What to do:
What lines of the data hold the string "scissors"? Copy them all.

Dataset excerpts:
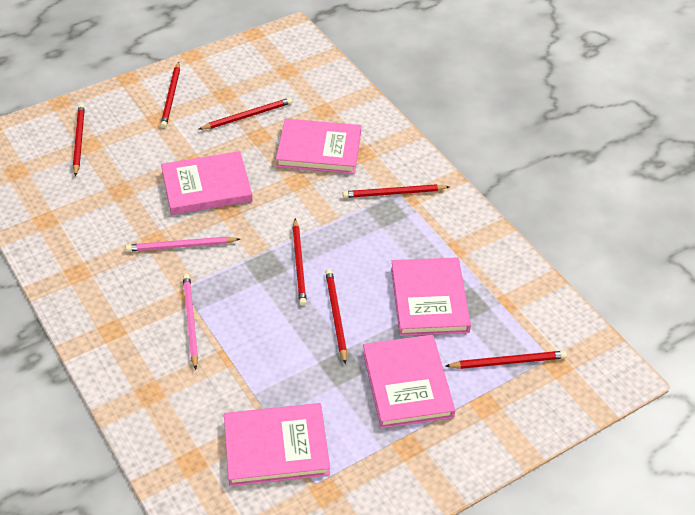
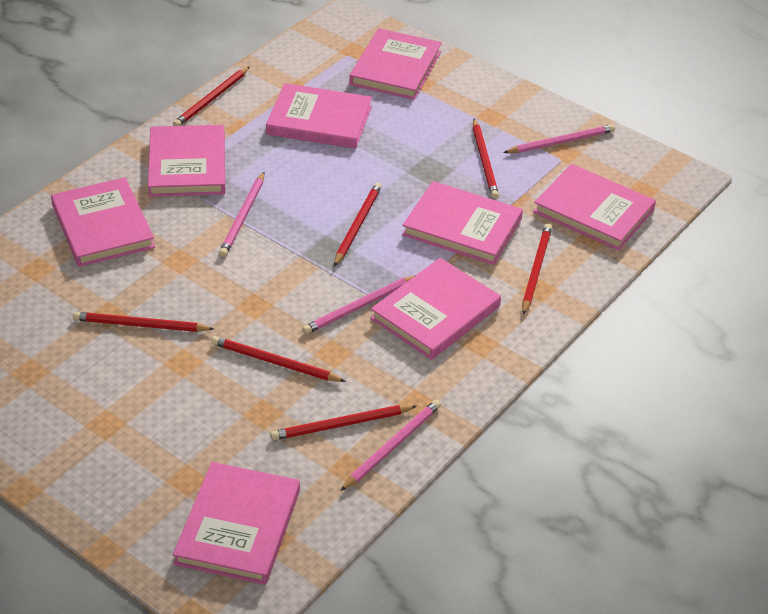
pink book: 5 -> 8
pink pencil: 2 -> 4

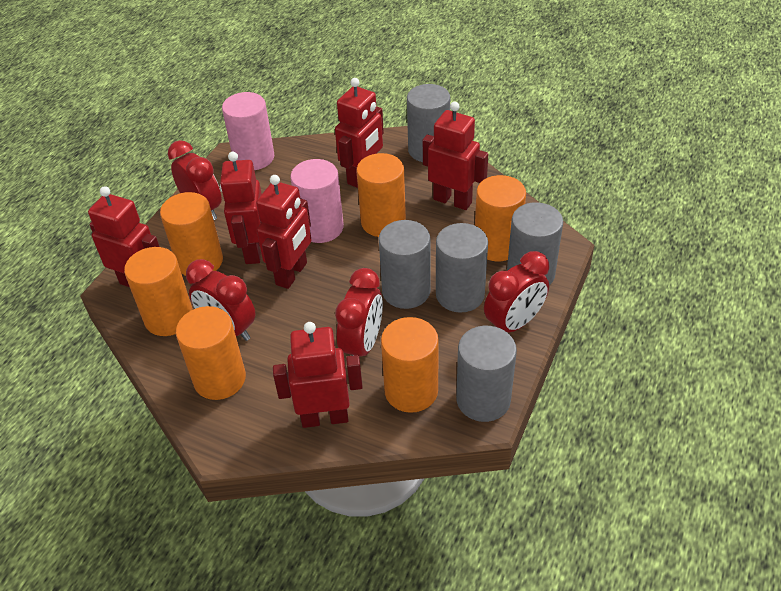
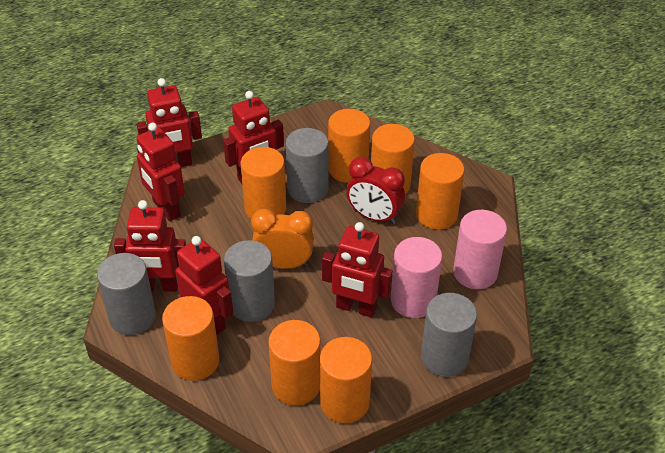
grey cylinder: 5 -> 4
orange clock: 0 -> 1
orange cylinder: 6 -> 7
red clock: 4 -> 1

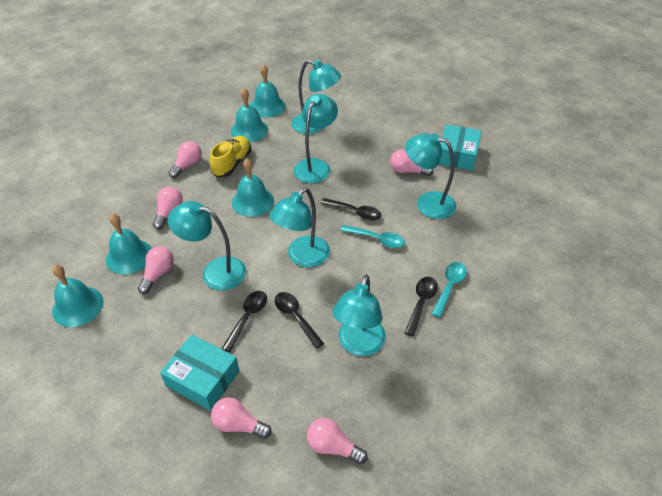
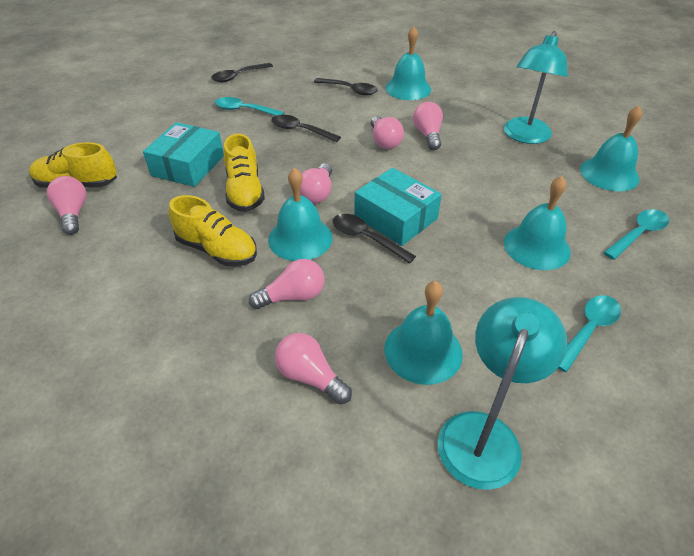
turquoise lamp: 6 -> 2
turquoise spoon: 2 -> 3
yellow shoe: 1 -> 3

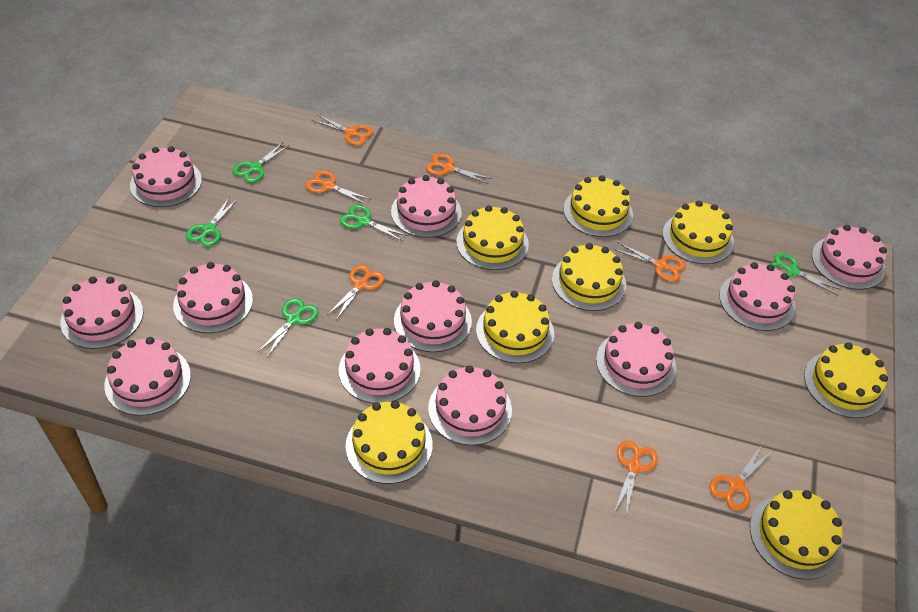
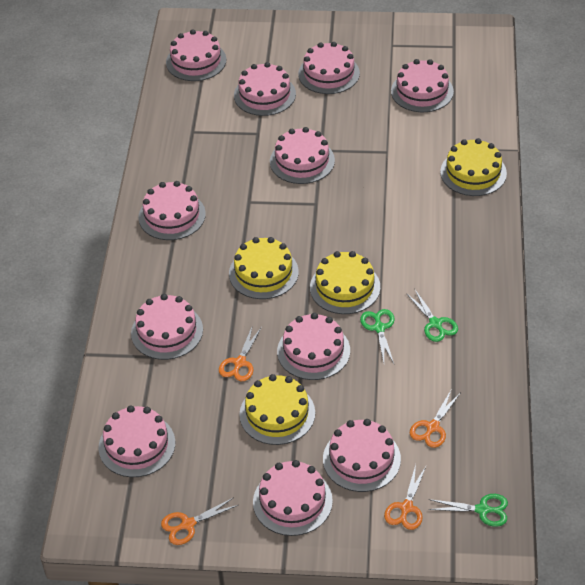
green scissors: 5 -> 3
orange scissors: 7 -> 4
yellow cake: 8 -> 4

--

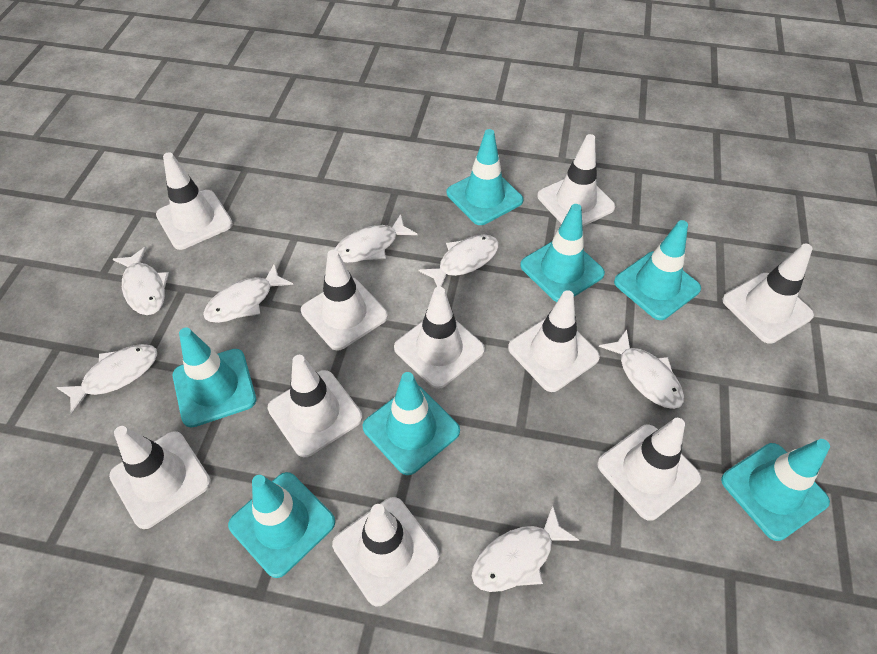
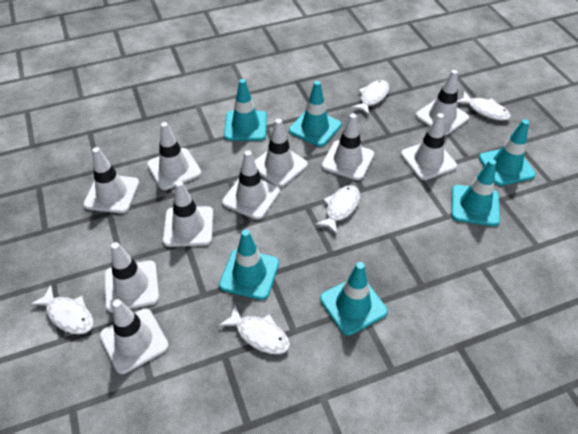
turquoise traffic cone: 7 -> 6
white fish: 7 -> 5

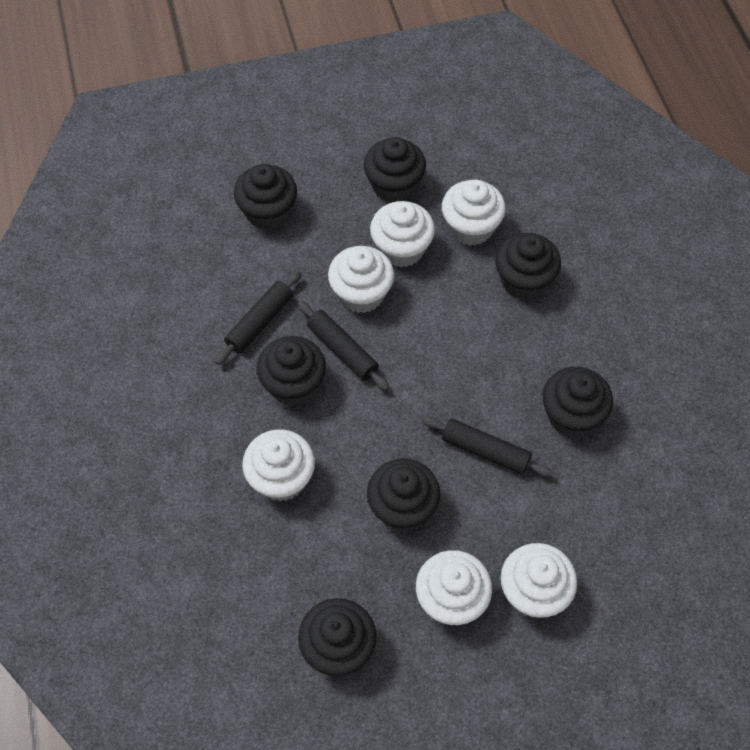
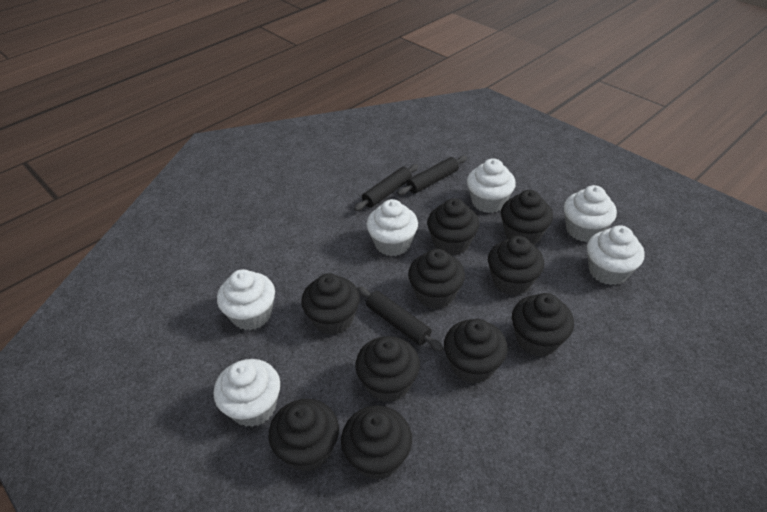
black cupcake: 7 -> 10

Solution for this problem:
green scissors: 5 -> 3
orange scissors: 7 -> 4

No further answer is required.